Object change descriptions:

== Segment start ==

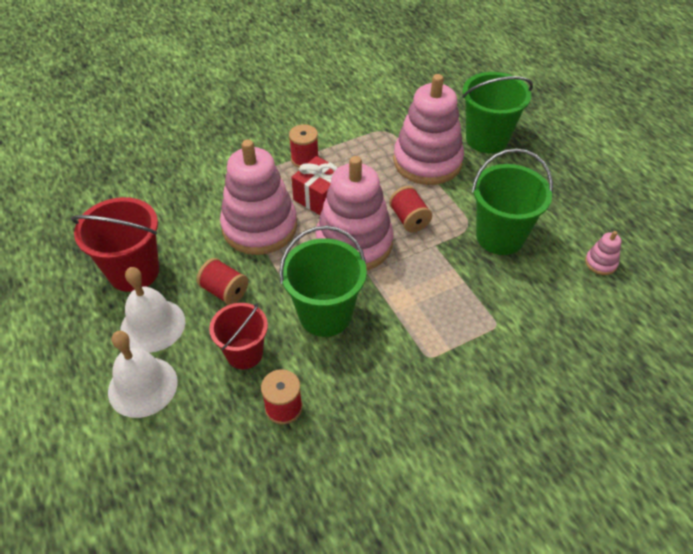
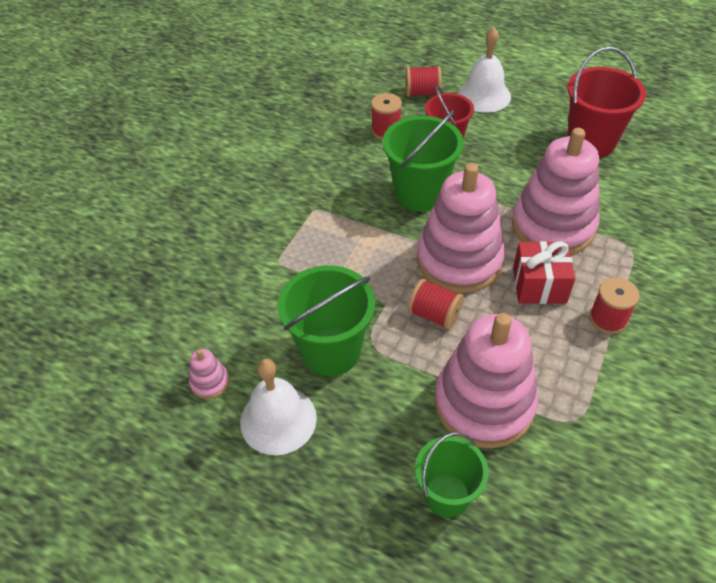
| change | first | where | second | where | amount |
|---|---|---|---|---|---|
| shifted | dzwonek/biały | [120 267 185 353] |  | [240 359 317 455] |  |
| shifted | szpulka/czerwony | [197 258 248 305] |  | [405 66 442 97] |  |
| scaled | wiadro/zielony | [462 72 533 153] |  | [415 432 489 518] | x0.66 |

== Segment end ==

WHAT YOU SHOULD DO:
Find the line that contains "shifted | szpulka/czerwony". Restate it and all lines after it exactly, ending with the final line of the data.

EXPECTED ANSWER:
| shifted | szpulka/czerwony | [197 258 248 305] |  | [405 66 442 97] |  |
| scaled | wiadro/zielony | [462 72 533 153] |  | [415 432 489 518] | x0.66 |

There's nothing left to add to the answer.